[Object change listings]
_ _ _ _ _

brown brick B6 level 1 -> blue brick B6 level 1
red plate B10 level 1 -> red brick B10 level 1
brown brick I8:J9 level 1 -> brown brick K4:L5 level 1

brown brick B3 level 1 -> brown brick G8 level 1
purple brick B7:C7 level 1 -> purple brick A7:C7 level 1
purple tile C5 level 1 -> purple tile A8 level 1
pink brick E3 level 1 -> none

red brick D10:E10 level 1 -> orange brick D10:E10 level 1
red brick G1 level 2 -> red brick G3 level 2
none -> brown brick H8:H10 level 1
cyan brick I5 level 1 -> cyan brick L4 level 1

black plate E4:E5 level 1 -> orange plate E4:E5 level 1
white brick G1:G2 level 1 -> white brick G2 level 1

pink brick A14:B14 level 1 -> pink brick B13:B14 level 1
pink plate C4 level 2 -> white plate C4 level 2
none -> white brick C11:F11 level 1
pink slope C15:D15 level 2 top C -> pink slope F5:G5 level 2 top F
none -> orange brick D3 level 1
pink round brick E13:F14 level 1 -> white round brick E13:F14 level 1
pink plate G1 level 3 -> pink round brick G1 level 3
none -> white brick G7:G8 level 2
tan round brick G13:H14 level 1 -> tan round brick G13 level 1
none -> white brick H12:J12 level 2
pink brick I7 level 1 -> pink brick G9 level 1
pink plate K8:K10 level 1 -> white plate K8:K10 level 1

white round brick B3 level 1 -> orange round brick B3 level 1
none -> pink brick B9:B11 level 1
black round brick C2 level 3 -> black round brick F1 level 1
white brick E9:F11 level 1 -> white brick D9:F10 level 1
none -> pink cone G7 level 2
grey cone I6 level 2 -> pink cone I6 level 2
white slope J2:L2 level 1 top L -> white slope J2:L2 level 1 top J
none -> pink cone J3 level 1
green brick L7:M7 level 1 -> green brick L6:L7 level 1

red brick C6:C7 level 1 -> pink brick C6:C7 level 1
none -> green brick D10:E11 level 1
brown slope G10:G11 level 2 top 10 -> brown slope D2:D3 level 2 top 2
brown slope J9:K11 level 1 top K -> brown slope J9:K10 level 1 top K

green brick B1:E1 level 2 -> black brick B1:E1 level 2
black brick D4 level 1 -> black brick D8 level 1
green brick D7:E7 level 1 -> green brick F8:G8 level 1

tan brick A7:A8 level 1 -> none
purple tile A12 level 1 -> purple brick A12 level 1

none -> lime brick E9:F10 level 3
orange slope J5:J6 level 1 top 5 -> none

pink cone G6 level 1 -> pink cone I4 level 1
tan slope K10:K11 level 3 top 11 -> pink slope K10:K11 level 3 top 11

_ _ _ _ _

From the data above, output exactly the lines between the one containing "red brick G1 level 2 -> red brick G3 level 2" and the one containing "none -> white brick C11:F11 level 1", counting both of them.

red brick G1 level 2 -> red brick G3 level 2
none -> brown brick H8:H10 level 1
cyan brick I5 level 1 -> cyan brick L4 level 1

black plate E4:E5 level 1 -> orange plate E4:E5 level 1
white brick G1:G2 level 1 -> white brick G2 level 1

pink brick A14:B14 level 1 -> pink brick B13:B14 level 1
pink plate C4 level 2 -> white plate C4 level 2
none -> white brick C11:F11 level 1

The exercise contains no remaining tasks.